> _The task_: Find each line below that contains the word "head", and copy every one of those lines in full.

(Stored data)
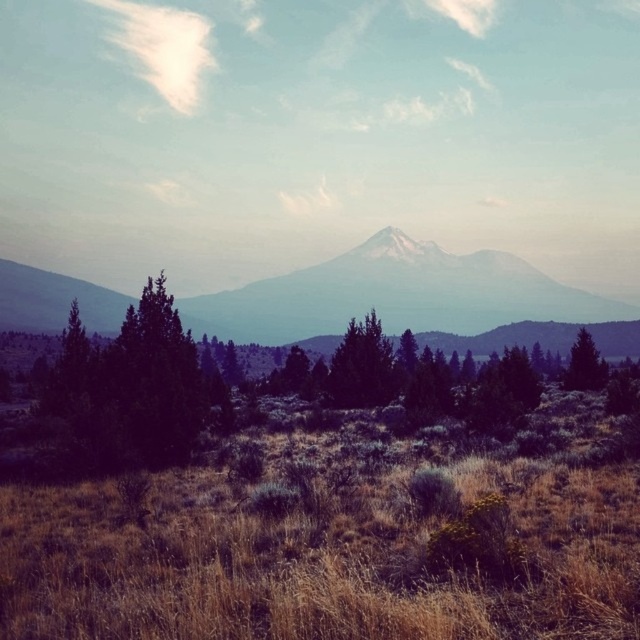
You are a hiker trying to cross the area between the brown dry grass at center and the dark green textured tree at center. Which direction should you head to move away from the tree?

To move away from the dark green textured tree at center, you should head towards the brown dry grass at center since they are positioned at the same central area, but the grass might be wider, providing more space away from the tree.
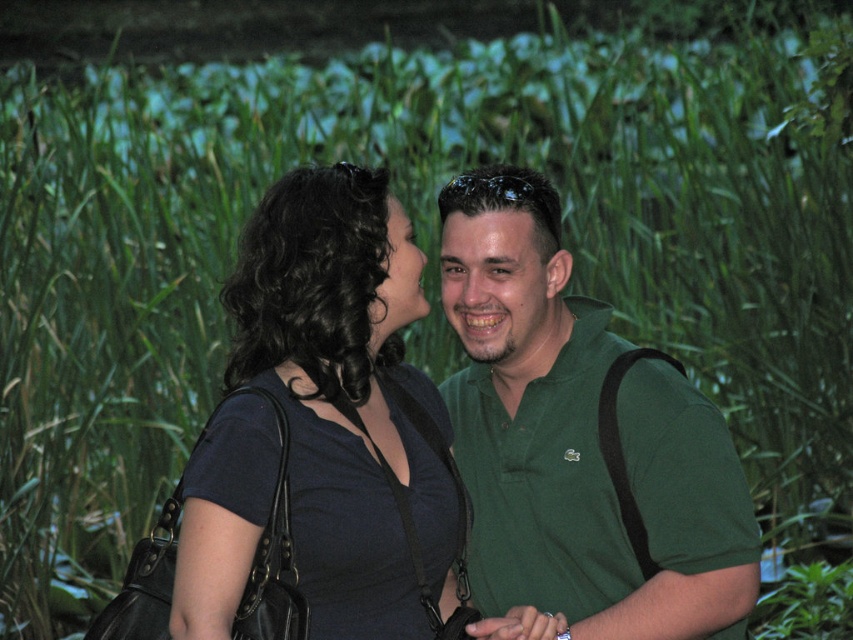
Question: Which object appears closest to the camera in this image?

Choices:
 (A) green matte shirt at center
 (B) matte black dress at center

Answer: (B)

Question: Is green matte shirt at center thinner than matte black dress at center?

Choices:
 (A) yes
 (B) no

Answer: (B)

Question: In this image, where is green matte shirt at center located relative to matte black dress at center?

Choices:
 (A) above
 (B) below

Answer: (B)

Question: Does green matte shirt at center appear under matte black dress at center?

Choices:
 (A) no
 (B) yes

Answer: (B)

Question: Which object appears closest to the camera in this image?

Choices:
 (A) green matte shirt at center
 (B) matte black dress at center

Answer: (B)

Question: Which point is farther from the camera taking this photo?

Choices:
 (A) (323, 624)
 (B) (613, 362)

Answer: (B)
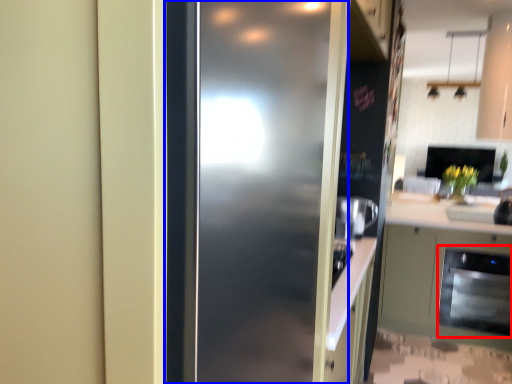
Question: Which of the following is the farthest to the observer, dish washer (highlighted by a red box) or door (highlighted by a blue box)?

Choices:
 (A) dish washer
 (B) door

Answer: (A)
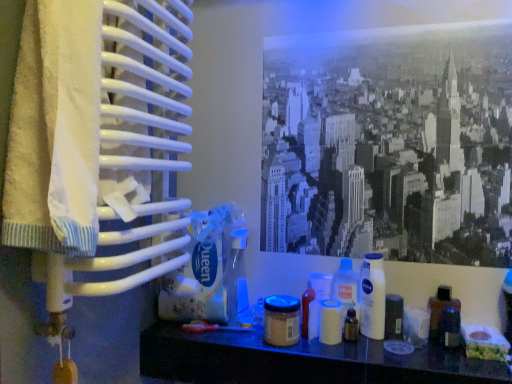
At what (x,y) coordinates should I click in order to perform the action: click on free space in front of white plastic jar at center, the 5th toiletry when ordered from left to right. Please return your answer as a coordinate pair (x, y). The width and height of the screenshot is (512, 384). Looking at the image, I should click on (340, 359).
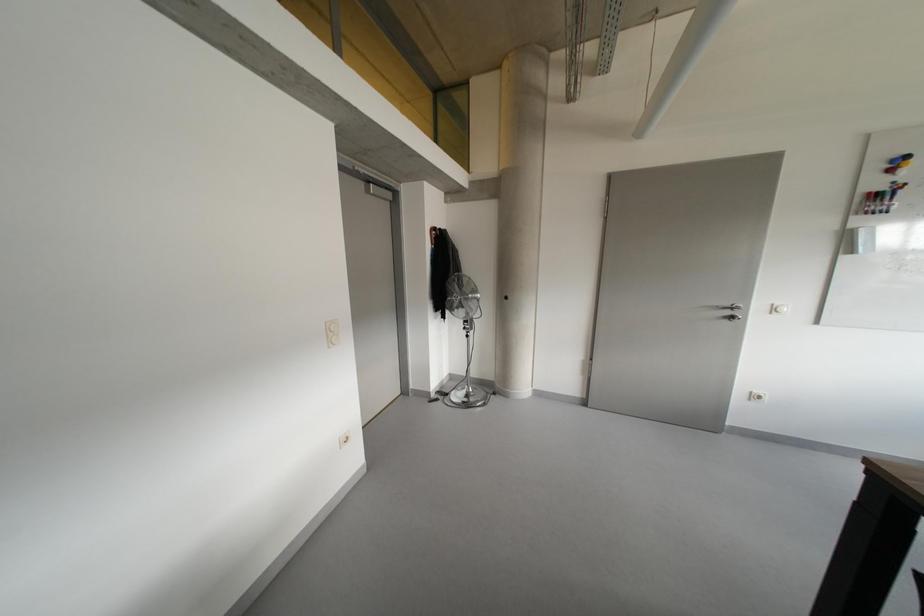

--

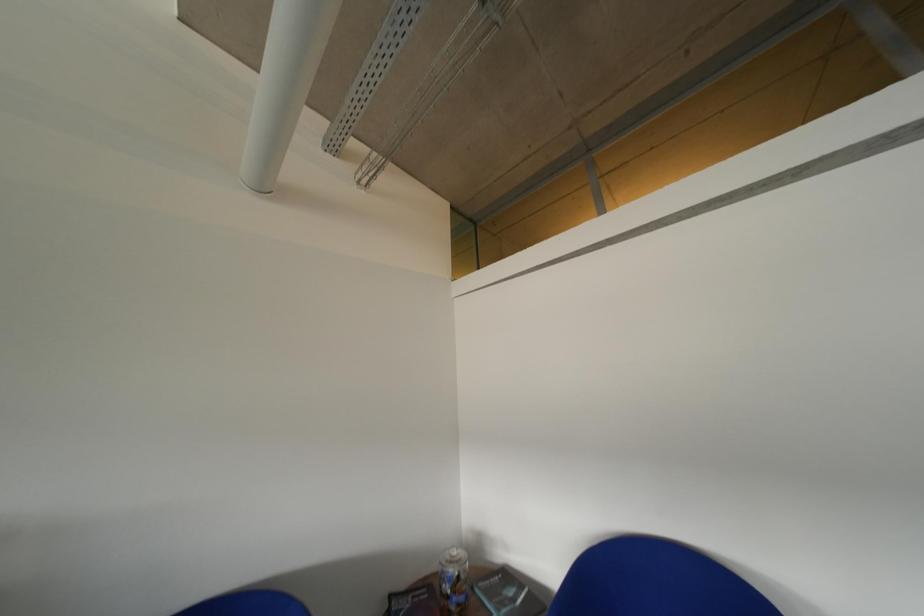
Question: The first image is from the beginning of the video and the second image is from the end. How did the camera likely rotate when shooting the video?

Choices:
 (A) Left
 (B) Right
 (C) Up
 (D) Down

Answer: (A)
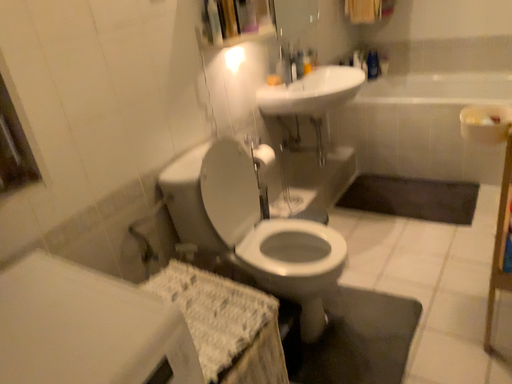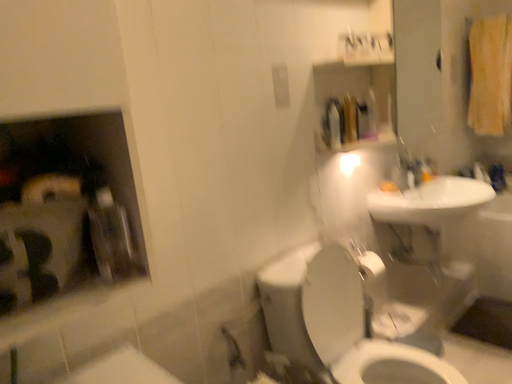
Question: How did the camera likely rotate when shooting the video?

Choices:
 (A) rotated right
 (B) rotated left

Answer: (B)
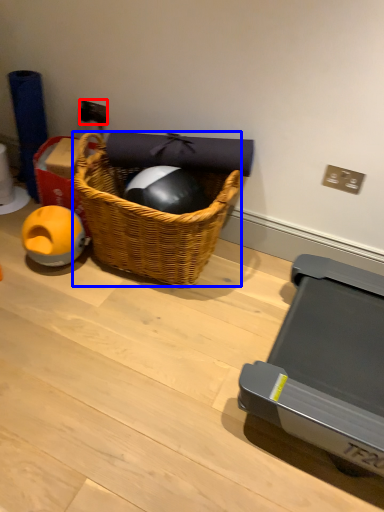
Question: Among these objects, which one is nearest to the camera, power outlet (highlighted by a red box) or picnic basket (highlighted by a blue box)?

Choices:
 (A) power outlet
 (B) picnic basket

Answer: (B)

> _Worked solution_:
You are a hiker trying to cross the area between the brown dry grass at center and the dark green textured tree at center. Which direction should you head to move away from the tree?
To move away from the dark green textured tree at center, you should head towards the brown dry grass at center since they are positioned at the same central area, but the grass might be wider, providing more space away from the tree.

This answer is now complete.